[Spatial object tracking data]
——————————
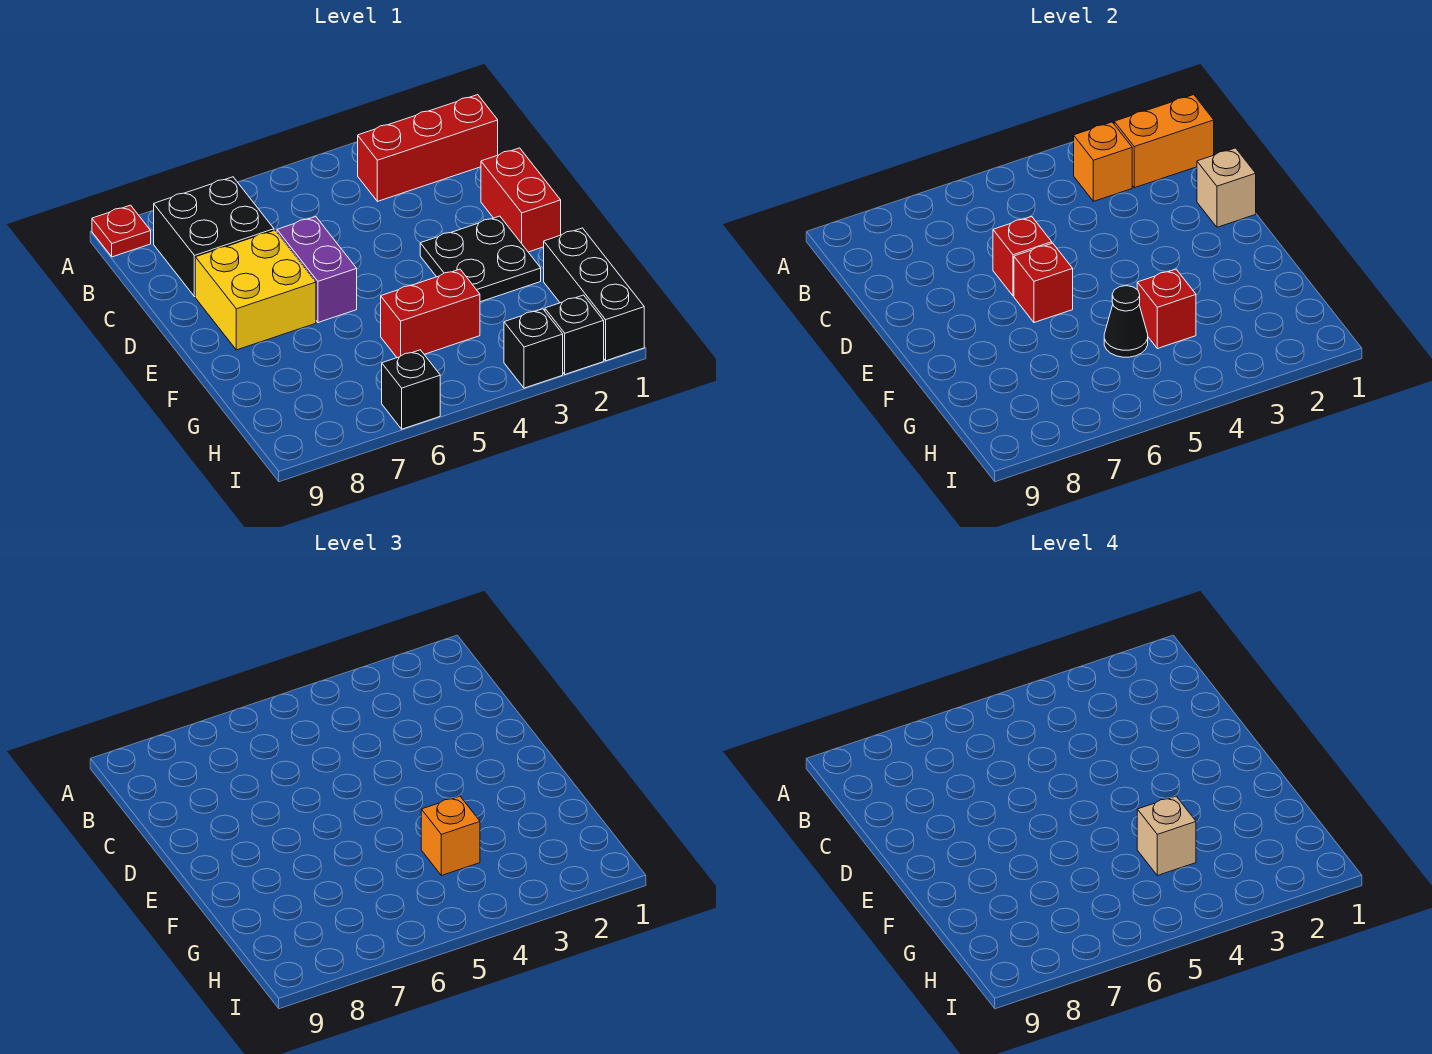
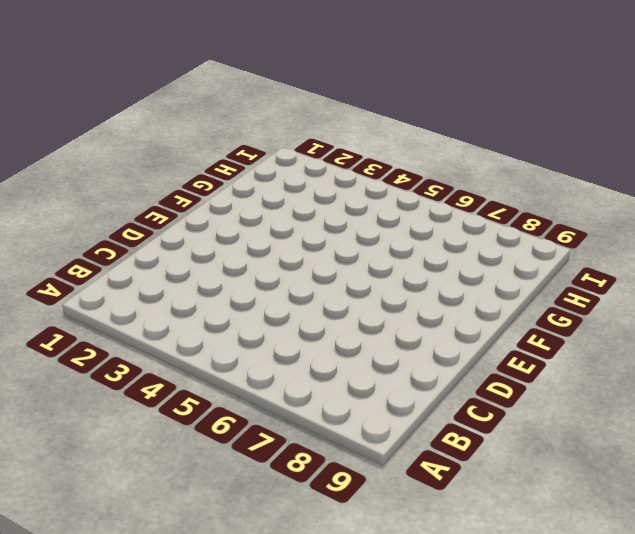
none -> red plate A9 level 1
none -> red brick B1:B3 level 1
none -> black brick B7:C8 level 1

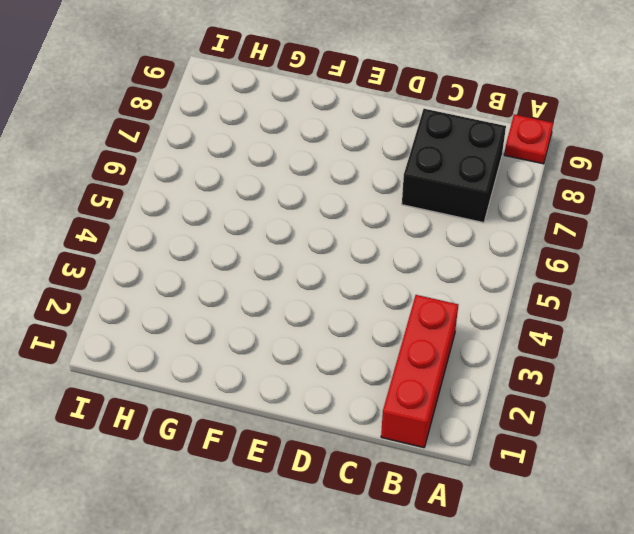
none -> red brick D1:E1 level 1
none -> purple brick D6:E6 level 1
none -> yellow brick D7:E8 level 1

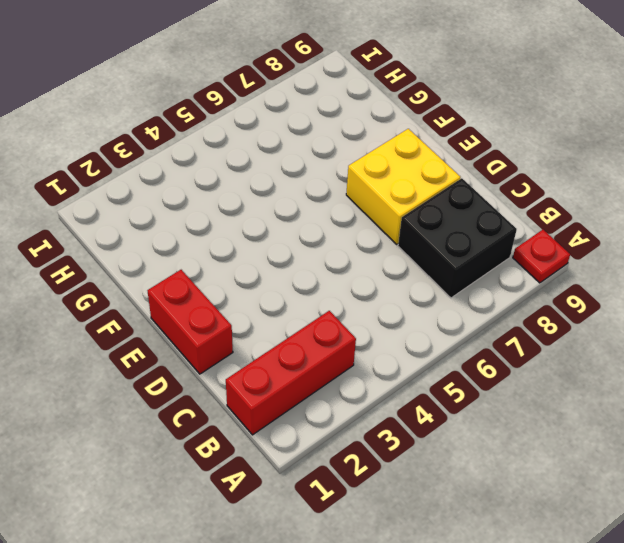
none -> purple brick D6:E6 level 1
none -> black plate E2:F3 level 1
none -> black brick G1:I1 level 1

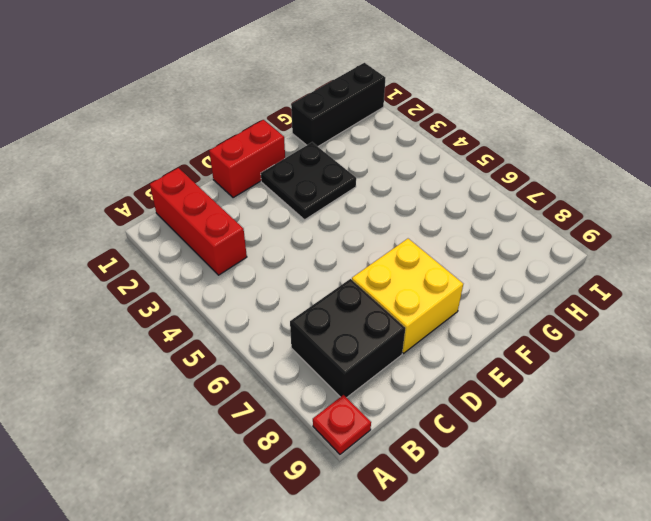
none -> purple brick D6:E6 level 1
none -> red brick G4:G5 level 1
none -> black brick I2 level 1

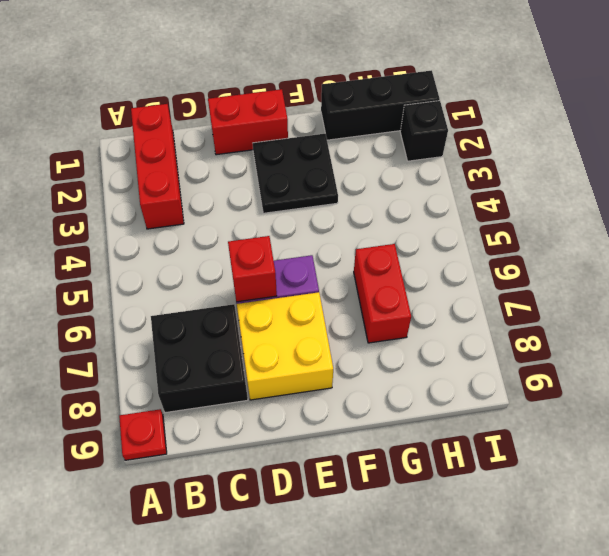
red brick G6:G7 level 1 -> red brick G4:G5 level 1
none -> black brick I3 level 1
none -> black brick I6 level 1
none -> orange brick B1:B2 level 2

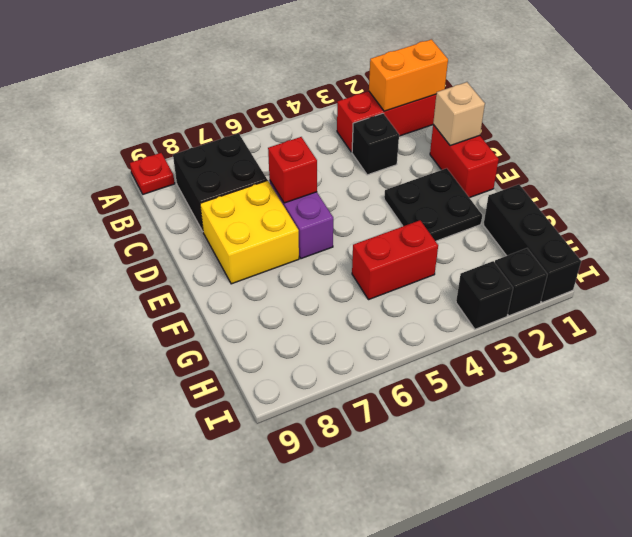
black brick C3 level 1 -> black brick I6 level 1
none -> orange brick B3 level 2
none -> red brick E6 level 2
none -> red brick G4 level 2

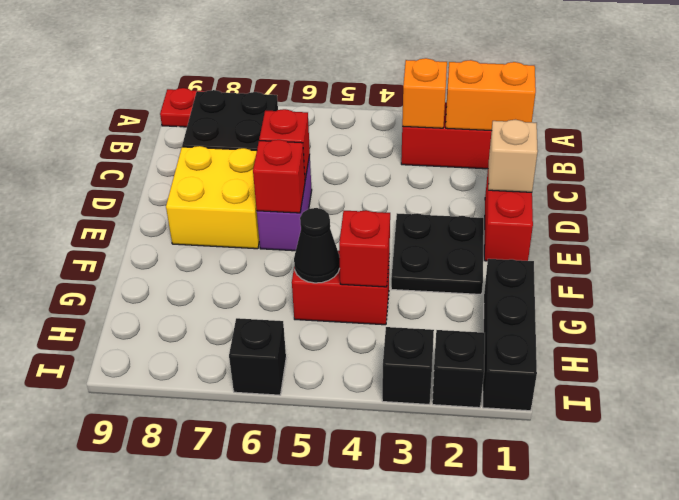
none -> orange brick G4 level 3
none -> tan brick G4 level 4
——————————
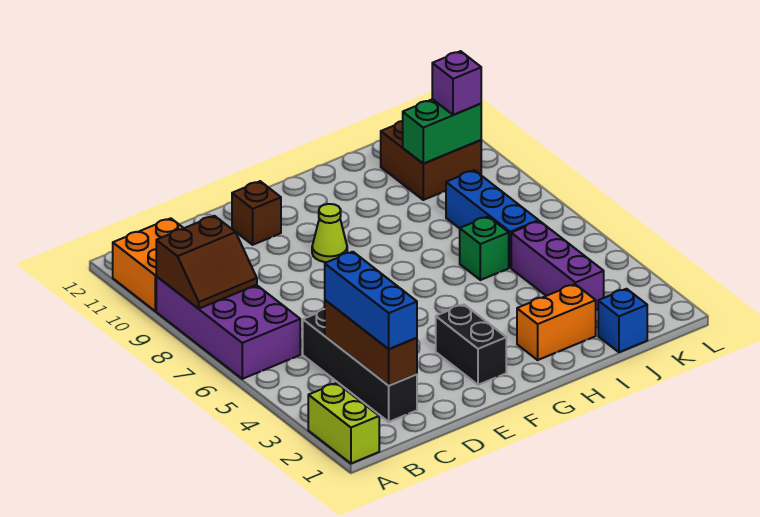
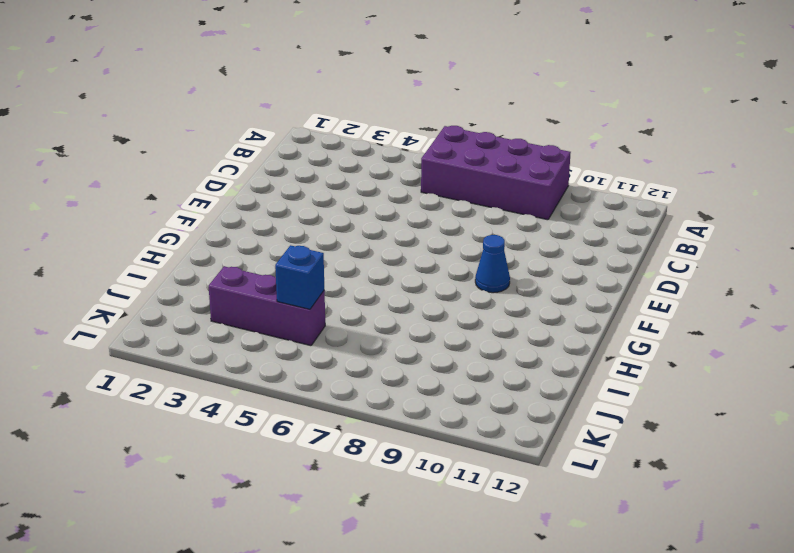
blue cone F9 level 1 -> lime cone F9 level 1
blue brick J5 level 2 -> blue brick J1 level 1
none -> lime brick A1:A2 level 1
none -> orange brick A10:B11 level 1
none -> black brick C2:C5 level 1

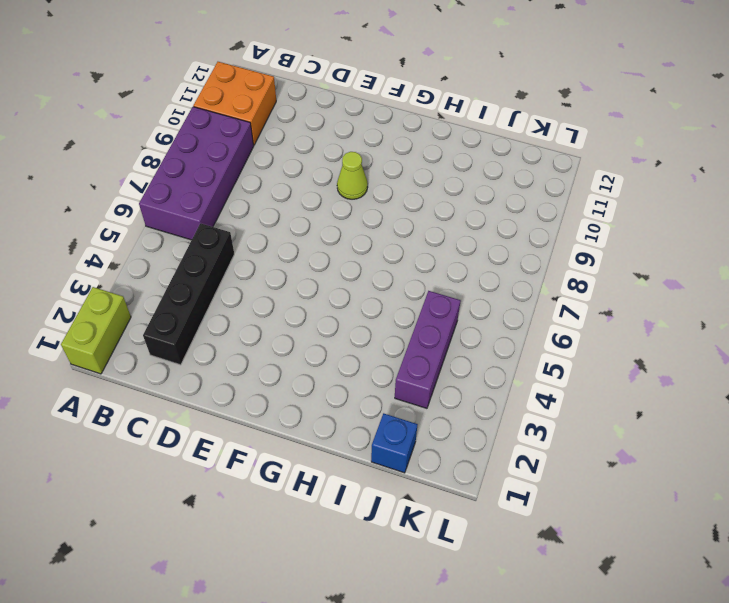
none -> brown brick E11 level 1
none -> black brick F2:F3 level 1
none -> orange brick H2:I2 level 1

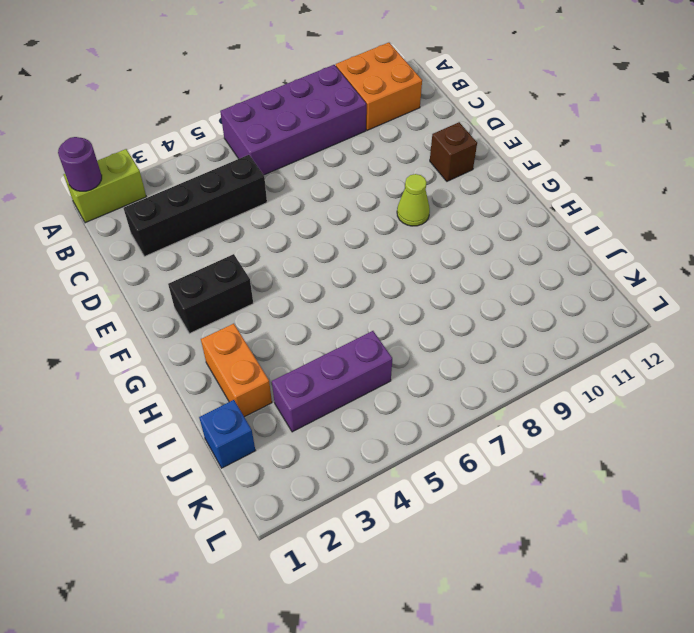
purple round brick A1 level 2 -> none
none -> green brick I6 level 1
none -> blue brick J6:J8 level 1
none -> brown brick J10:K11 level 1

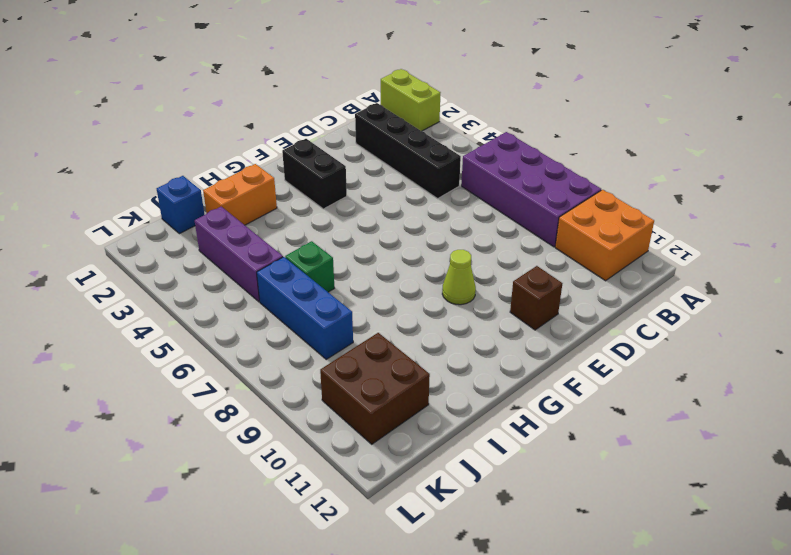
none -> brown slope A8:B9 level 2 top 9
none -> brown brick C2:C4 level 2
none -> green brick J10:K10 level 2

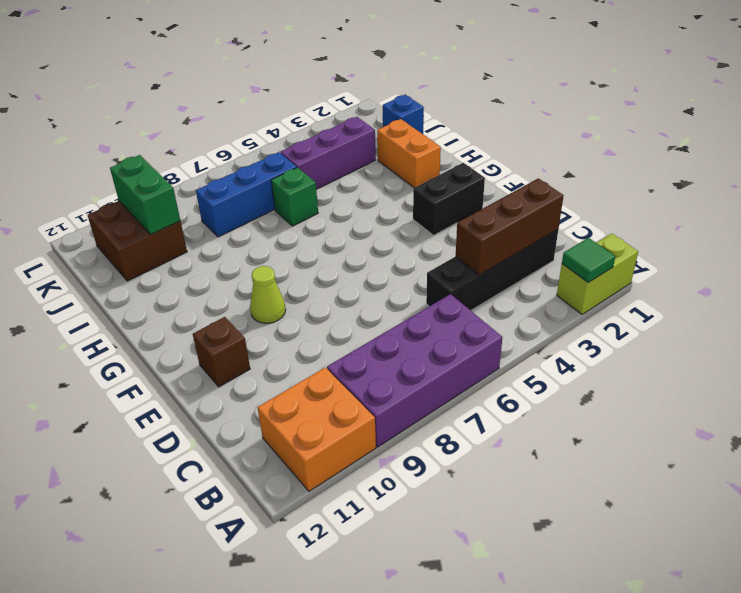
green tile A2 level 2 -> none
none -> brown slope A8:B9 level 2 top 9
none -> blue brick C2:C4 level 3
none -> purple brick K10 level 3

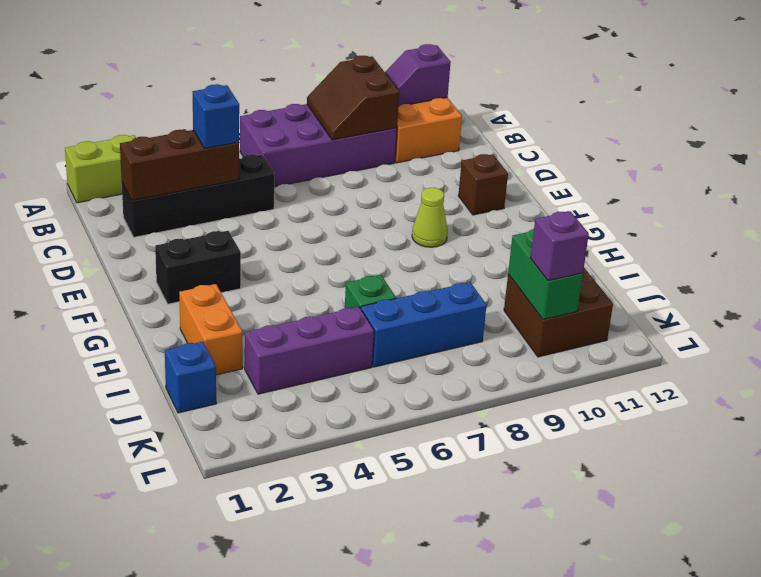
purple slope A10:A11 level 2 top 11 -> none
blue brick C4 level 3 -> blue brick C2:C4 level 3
——————————
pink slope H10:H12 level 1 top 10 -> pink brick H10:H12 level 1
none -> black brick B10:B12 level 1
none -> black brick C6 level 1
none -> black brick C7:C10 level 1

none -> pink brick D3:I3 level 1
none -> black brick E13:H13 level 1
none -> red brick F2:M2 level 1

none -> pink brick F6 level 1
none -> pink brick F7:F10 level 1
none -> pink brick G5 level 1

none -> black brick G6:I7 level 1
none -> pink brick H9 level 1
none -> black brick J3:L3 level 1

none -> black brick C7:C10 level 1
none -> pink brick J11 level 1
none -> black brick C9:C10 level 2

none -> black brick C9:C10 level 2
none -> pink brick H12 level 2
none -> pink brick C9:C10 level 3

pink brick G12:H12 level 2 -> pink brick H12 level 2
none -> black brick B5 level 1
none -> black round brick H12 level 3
——————————
Select every line in the records above that contains the word "green".

none -> green brick I6 level 1
none -> green brick J10:K10 level 2
green tile A2 level 2 -> none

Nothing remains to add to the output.